» **Information supplied**

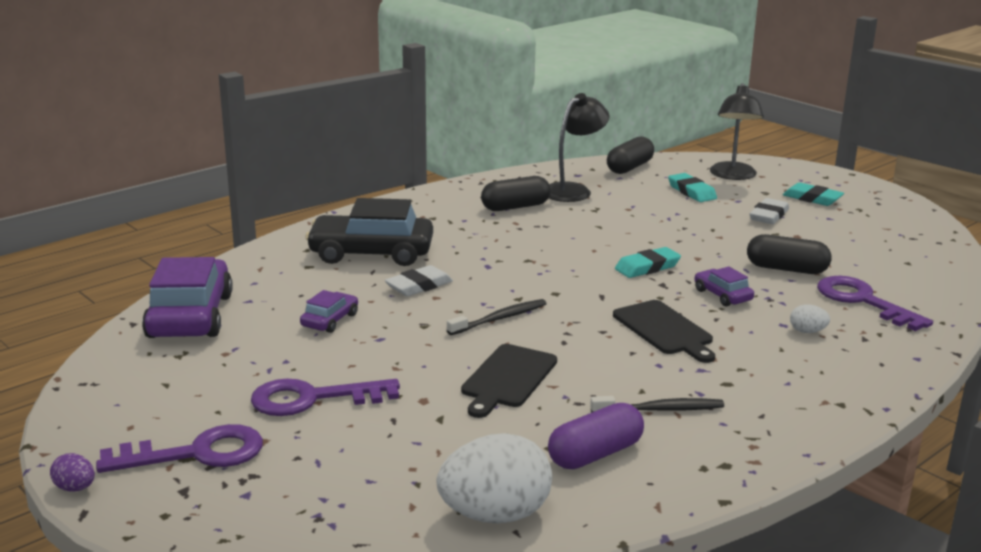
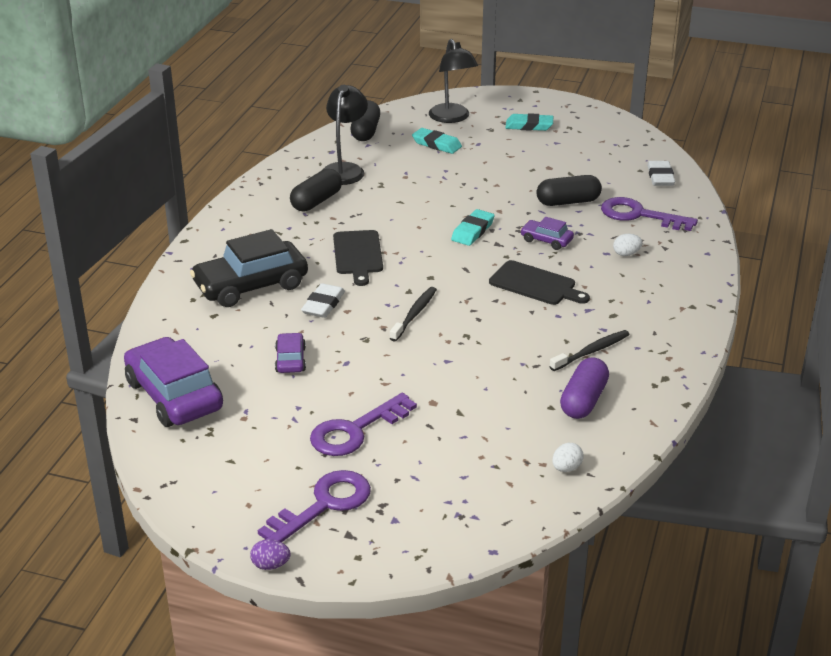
camera: 30 degrees left, 10 degrees up
(495, 515) = (566, 468): white egg -> white egg, size x0.44
(508, 378) = (472, 363): black cutting board -> black cutting board (358, 255)
(768, 215) = (513, 153): white eraser -> white eraser (660, 177)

» **Assignment**
What is needed is every line of the data above, set down exactly but with the images left out.

» **Solution for this task**
camera: 30 degrees left, 10 degrees up
(495, 515) = (566, 468): white egg -> white egg, size x0.44
(508, 378) = (472, 363): black cutting board -> black cutting board (358, 255)
(768, 215) = (513, 153): white eraser -> white eraser (660, 177)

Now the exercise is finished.